Task statement: Repeat the data below word for word.

Records provided:
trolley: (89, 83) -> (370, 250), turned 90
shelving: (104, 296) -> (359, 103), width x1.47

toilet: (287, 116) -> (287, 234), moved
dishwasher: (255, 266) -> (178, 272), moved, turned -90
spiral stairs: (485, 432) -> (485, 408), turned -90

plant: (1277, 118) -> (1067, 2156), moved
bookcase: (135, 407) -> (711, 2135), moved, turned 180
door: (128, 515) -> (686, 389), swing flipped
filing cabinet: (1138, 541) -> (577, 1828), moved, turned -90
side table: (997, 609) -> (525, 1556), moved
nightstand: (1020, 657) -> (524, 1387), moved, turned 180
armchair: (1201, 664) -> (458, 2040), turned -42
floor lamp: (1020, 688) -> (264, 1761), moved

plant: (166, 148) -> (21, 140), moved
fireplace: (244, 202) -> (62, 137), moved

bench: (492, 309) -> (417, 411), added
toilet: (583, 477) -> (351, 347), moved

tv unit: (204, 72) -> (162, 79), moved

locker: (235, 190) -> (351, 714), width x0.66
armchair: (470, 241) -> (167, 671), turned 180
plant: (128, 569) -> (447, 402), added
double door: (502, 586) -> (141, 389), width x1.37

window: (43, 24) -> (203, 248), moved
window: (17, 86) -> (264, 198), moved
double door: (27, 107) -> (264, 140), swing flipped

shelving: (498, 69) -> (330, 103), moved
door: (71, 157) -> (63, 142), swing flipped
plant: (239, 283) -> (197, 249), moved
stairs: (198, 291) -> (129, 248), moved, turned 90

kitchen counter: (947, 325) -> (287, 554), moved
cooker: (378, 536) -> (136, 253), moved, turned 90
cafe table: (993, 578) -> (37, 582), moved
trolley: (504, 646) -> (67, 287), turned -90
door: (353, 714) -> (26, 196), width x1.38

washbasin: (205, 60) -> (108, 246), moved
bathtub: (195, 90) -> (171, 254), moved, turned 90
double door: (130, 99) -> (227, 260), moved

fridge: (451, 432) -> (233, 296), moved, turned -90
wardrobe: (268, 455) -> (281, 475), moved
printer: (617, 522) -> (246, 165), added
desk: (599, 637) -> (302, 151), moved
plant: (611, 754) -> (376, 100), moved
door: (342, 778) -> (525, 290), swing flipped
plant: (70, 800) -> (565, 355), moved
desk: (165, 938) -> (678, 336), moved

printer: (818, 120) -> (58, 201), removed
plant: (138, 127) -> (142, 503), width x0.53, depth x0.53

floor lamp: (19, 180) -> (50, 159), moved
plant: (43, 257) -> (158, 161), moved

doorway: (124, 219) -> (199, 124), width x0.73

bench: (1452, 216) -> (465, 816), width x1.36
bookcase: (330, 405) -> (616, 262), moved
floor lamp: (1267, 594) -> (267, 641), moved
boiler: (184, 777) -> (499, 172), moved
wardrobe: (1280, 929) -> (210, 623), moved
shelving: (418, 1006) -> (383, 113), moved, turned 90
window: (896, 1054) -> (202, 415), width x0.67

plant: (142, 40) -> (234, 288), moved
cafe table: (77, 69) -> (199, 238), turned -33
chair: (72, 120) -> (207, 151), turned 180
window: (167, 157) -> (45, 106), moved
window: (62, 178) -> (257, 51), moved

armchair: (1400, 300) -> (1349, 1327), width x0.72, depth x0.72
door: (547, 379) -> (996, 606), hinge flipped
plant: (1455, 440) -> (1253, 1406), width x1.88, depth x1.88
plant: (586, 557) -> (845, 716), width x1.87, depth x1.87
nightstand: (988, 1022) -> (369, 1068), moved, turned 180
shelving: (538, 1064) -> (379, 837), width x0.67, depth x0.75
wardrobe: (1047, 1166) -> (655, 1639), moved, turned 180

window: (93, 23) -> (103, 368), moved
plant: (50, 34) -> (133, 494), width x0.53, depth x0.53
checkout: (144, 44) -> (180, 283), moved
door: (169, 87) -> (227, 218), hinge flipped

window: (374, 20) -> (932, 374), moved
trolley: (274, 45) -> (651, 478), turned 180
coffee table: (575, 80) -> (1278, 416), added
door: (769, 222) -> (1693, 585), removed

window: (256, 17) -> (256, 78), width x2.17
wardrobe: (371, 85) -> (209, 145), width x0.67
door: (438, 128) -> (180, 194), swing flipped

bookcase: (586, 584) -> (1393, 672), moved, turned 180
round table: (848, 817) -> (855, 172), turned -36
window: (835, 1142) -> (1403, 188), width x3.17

Solution:
trolley: (89, 83) -> (370, 250), turned 90
shelving: (104, 296) -> (359, 103), width x1.47

toilet: (287, 116) -> (287, 234), moved
dishwasher: (255, 266) -> (178, 272), moved, turned -90
spiral stairs: (485, 432) -> (485, 408), turned -90

plant: (1277, 118) -> (1067, 2156), moved
bookcase: (135, 407) -> (711, 2135), moved, turned 180
door: (128, 515) -> (686, 389), swing flipped
filing cabinet: (1138, 541) -> (577, 1828), moved, turned -90
side table: (997, 609) -> (525, 1556), moved
nightstand: (1020, 657) -> (524, 1387), moved, turned 180
armchair: (1201, 664) -> (458, 2040), turned -42
floor lamp: (1020, 688) -> (264, 1761), moved

plant: (166, 148) -> (21, 140), moved
fireplace: (244, 202) -> (62, 137), moved

bench: (492, 309) -> (417, 411), added
toilet: (583, 477) -> (351, 347), moved

tv unit: (204, 72) -> (162, 79), moved

locker: (235, 190) -> (351, 714), width x0.66
armchair: (470, 241) -> (167, 671), turned 180
plant: (128, 569) -> (447, 402), added
double door: (502, 586) -> (141, 389), width x1.37

window: (43, 24) -> (203, 248), moved
window: (17, 86) -> (264, 198), moved
double door: (27, 107) -> (264, 140), swing flipped

shelving: (498, 69) -> (330, 103), moved
door: (71, 157) -> (63, 142), swing flipped
plant: (239, 283) -> (197, 249), moved
stairs: (198, 291) -> (129, 248), moved, turned 90

kitchen counter: (947, 325) -> (287, 554), moved
cooker: (378, 536) -> (136, 253), moved, turned 90
cafe table: (993, 578) -> (37, 582), moved
trolley: (504, 646) -> (67, 287), turned -90
door: (353, 714) -> (26, 196), width x1.38

washbasin: (205, 60) -> (108, 246), moved
bathtub: (195, 90) -> (171, 254), moved, turned 90
double door: (130, 99) -> (227, 260), moved

fridge: (451, 432) -> (233, 296), moved, turned -90
wardrobe: (268, 455) -> (281, 475), moved
printer: (617, 522) -> (246, 165), added
desk: (599, 637) -> (302, 151), moved
plant: (611, 754) -> (376, 100), moved
door: (342, 778) -> (525, 290), swing flipped
plant: (70, 800) -> (565, 355), moved
desk: (165, 938) -> (678, 336), moved

printer: (818, 120) -> (58, 201), removed
plant: (138, 127) -> (142, 503), width x0.53, depth x0.53

floor lamp: (19, 180) -> (50, 159), moved
plant: (43, 257) -> (158, 161), moved

doorway: (124, 219) -> (199, 124), width x0.73

bench: (1452, 216) -> (465, 816), width x1.36
bookcase: (330, 405) -> (616, 262), moved
floor lamp: (1267, 594) -> (267, 641), moved
boiler: (184, 777) -> (499, 172), moved
wardrobe: (1280, 929) -> (210, 623), moved
shelving: (418, 1006) -> (383, 113), moved, turned 90
window: (896, 1054) -> (202, 415), width x0.67

plant: (142, 40) -> (234, 288), moved
cafe table: (77, 69) -> (199, 238), turned -33
chair: (72, 120) -> (207, 151), turned 180
window: (167, 157) -> (45, 106), moved
window: (62, 178) -> (257, 51), moved

armchair: (1400, 300) -> (1349, 1327), width x0.72, depth x0.72
door: (547, 379) -> (996, 606), hinge flipped
plant: (1455, 440) -> (1253, 1406), width x1.88, depth x1.88
plant: (586, 557) -> (845, 716), width x1.87, depth x1.87
nightstand: (988, 1022) -> (369, 1068), moved, turned 180
shelving: (538, 1064) -> (379, 837), width x0.67, depth x0.75
wardrobe: (1047, 1166) -> (655, 1639), moved, turned 180

window: (93, 23) -> (103, 368), moved
plant: (50, 34) -> (133, 494), width x0.53, depth x0.53
checkout: (144, 44) -> (180, 283), moved
door: (169, 87) -> (227, 218), hinge flipped

window: (374, 20) -> (932, 374), moved
trolley: (274, 45) -> (651, 478), turned 180
coffee table: (575, 80) -> (1278, 416), added
door: (769, 222) -> (1693, 585), removed

window: (256, 17) -> (256, 78), width x2.17
wardrobe: (371, 85) -> (209, 145), width x0.67
door: (438, 128) -> (180, 194), swing flipped

bookcase: (586, 584) -> (1393, 672), moved, turned 180
round table: (848, 817) -> (855, 172), turned -36
window: (835, 1142) -> (1403, 188), width x3.17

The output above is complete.